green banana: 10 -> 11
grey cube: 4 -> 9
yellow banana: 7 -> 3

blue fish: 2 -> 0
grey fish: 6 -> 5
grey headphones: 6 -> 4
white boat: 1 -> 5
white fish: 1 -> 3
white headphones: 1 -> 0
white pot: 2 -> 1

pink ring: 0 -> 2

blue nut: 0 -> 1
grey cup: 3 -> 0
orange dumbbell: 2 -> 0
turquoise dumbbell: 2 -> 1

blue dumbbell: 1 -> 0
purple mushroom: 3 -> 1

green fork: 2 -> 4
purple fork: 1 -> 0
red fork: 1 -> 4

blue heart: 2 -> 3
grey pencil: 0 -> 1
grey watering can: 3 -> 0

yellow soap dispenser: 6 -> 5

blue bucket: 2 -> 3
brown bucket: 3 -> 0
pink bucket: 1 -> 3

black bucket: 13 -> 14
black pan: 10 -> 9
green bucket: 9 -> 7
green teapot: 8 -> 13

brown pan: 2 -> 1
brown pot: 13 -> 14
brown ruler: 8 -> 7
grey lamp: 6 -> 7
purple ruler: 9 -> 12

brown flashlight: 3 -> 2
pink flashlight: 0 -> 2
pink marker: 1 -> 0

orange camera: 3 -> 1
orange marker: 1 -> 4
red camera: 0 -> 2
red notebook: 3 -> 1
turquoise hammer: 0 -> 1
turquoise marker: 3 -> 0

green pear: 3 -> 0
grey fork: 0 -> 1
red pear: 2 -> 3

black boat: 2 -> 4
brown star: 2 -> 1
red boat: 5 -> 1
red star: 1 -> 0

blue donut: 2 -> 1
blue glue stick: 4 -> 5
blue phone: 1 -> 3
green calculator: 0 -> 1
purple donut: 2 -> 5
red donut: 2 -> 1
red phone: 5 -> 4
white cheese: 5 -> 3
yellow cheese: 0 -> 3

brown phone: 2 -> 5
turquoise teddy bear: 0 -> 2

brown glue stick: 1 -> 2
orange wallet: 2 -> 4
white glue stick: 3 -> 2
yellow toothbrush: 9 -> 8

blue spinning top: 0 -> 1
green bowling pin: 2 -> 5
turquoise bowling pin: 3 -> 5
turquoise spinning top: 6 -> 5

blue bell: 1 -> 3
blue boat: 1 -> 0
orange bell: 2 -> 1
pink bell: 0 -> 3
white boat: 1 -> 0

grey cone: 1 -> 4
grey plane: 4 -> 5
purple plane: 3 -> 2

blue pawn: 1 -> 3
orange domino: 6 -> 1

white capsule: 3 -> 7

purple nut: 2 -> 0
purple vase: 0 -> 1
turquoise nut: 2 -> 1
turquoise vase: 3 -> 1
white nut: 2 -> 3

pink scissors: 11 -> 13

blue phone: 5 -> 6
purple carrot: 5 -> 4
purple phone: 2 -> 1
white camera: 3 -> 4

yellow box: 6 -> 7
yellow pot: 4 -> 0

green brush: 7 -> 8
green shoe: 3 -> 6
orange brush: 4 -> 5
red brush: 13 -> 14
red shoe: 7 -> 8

########################################

Word for word, restate the line that contains "green brush: 7 -> 8" and each line after it, up to and including the last line of the listing; include nothing else.

green brush: 7 -> 8
green shoe: 3 -> 6
orange brush: 4 -> 5
red brush: 13 -> 14
red shoe: 7 -> 8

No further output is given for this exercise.